[AIM OF THE EXERCISE]
Word for word, set down every line of the entries below from the line with "moved | purple" to the line with "pink sesatidon |", including both, and no other line.

[Collection entries]
• • • • • • •

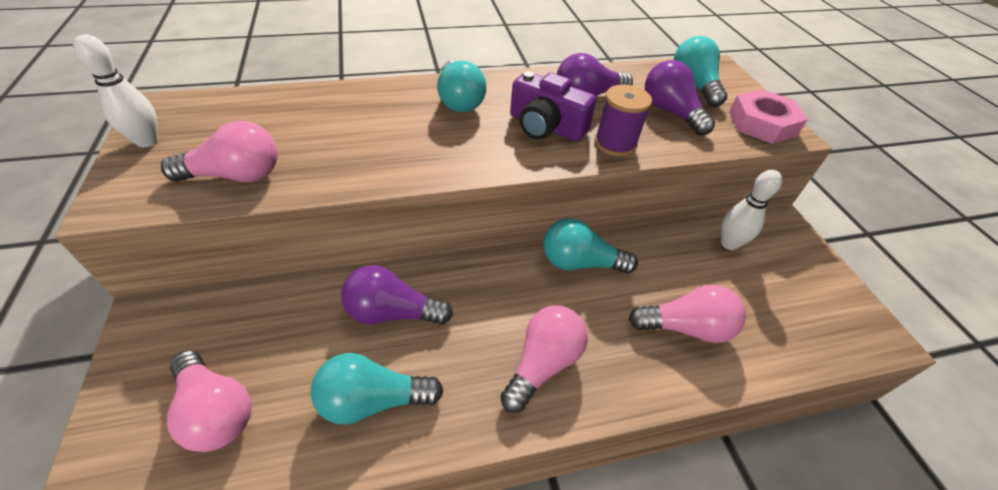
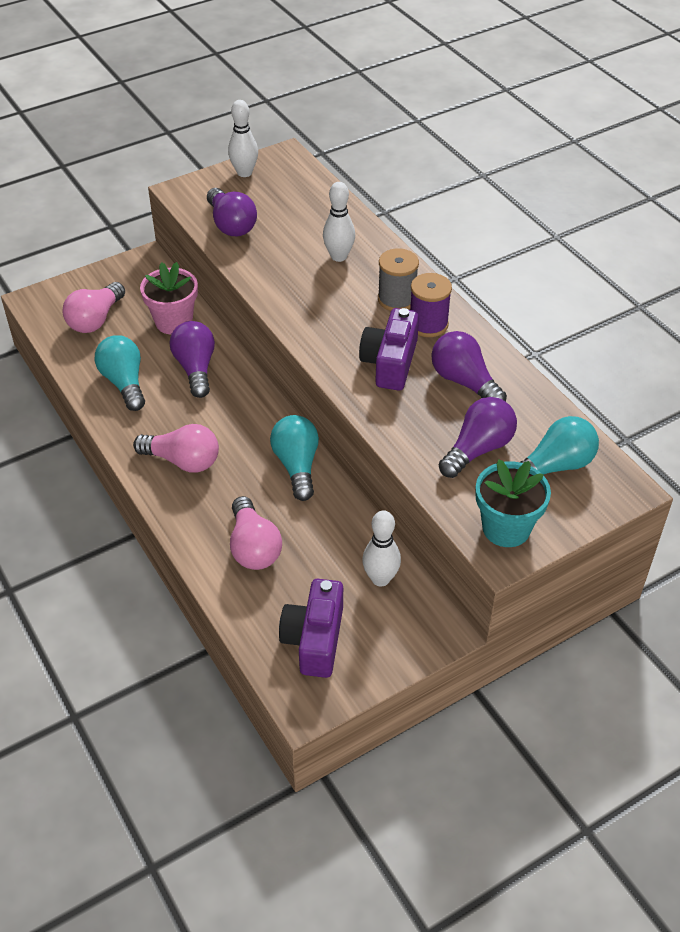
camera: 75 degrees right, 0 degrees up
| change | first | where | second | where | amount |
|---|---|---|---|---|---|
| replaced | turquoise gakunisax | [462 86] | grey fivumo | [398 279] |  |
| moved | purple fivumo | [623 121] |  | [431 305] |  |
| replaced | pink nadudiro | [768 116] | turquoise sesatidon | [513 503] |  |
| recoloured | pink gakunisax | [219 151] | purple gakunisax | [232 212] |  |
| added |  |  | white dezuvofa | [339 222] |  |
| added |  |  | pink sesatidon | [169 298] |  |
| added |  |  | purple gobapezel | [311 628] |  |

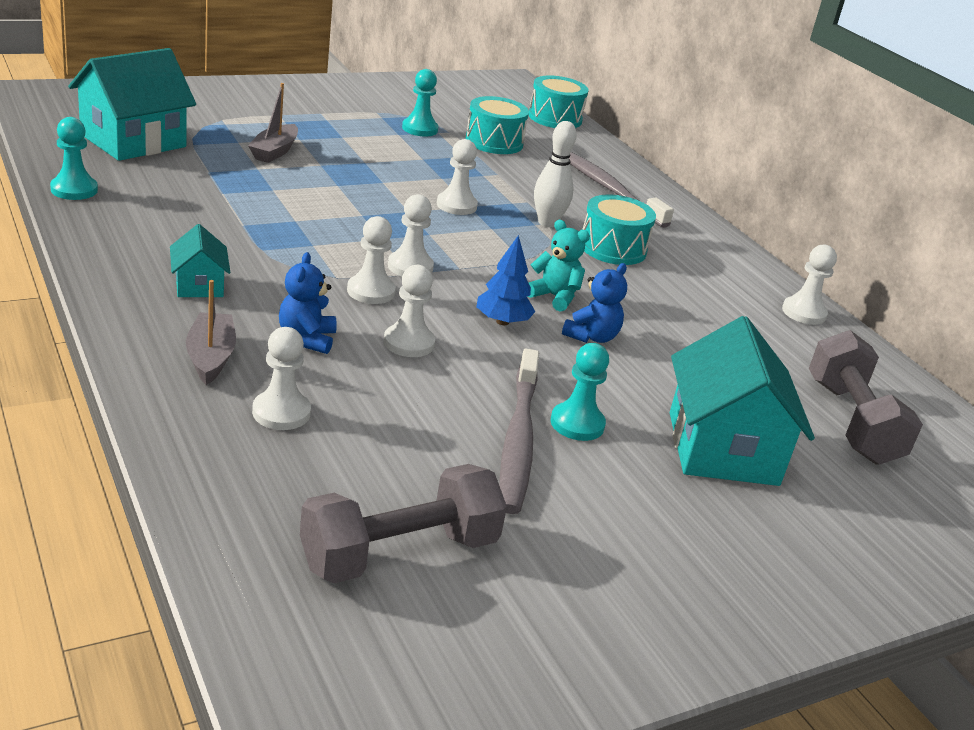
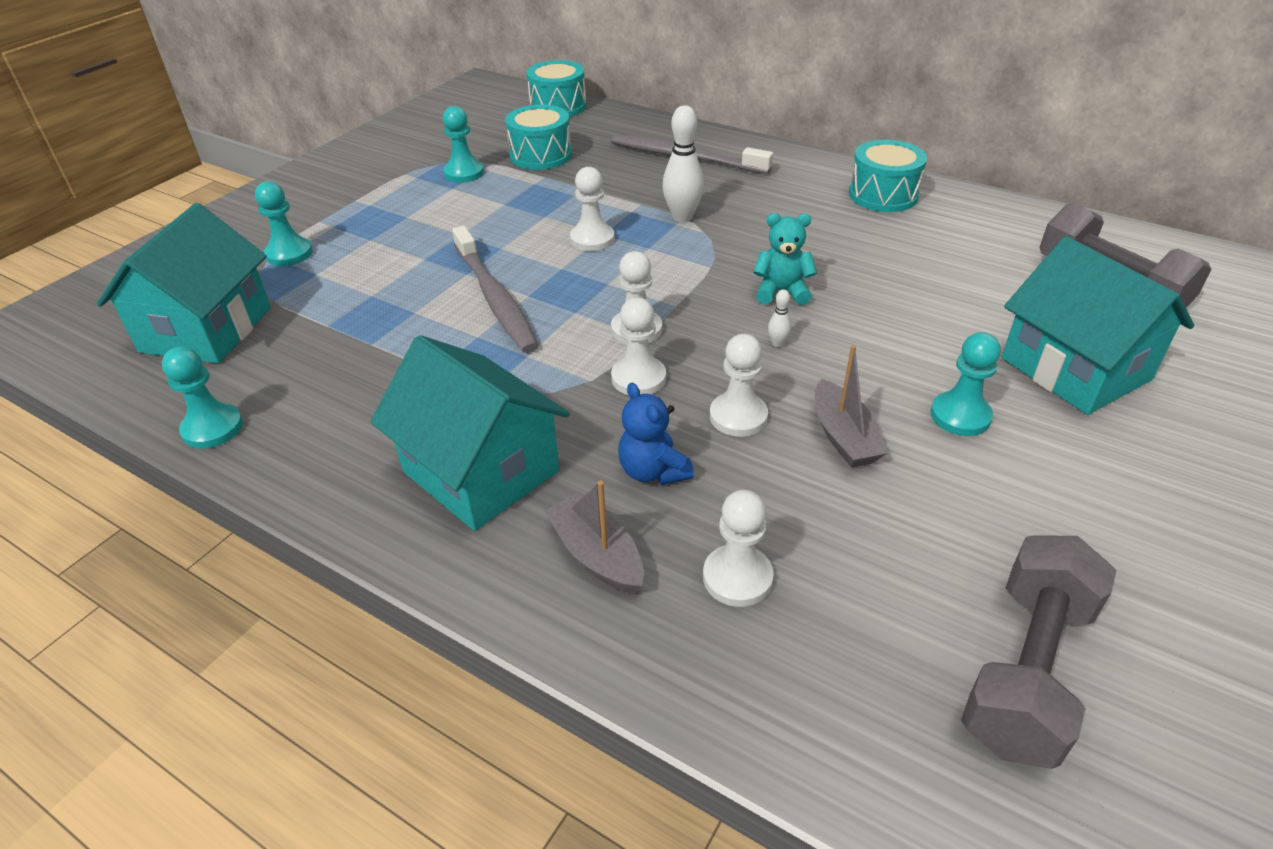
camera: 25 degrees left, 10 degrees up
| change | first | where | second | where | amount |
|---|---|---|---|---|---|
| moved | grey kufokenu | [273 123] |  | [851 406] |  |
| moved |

• • • • • • •

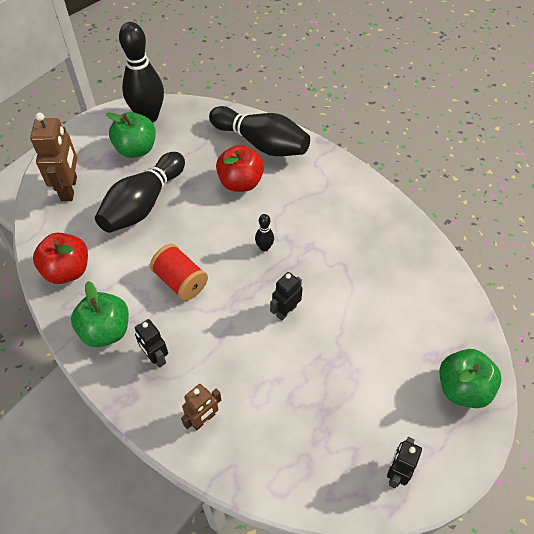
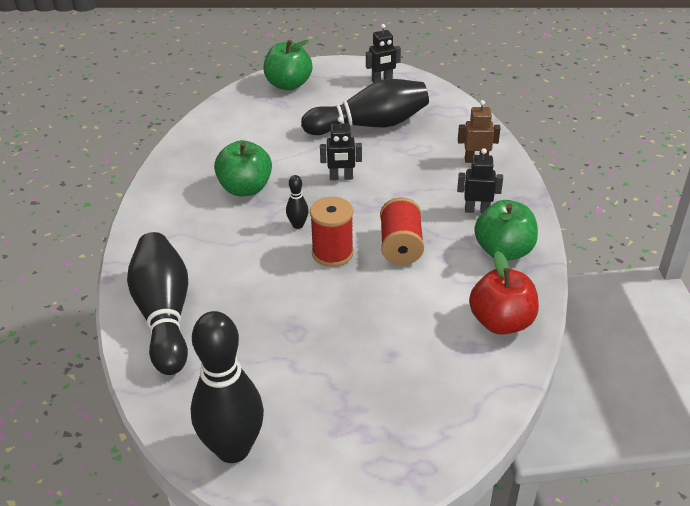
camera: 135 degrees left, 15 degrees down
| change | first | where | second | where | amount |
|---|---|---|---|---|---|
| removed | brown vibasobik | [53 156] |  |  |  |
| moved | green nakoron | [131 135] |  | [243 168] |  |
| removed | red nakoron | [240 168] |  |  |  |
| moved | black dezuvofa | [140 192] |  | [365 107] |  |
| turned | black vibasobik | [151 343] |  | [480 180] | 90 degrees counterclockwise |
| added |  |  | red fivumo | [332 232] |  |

• • • • • • •

[RESULT OF THIS EXERCISE]
| moved | purple fivumo | [623 121] |  | [431 305] |  |
| replaced | pink nadudiro | [768 116] | turquoise sesatidon | [513 503] |  |
| recoloured | pink gakunisax | [219 151] | purple gakunisax | [232 212] |  |
| added |  |  | white dezuvofa | [339 222] |  |
| added |  |  | pink sesatidon | [169 298] |  |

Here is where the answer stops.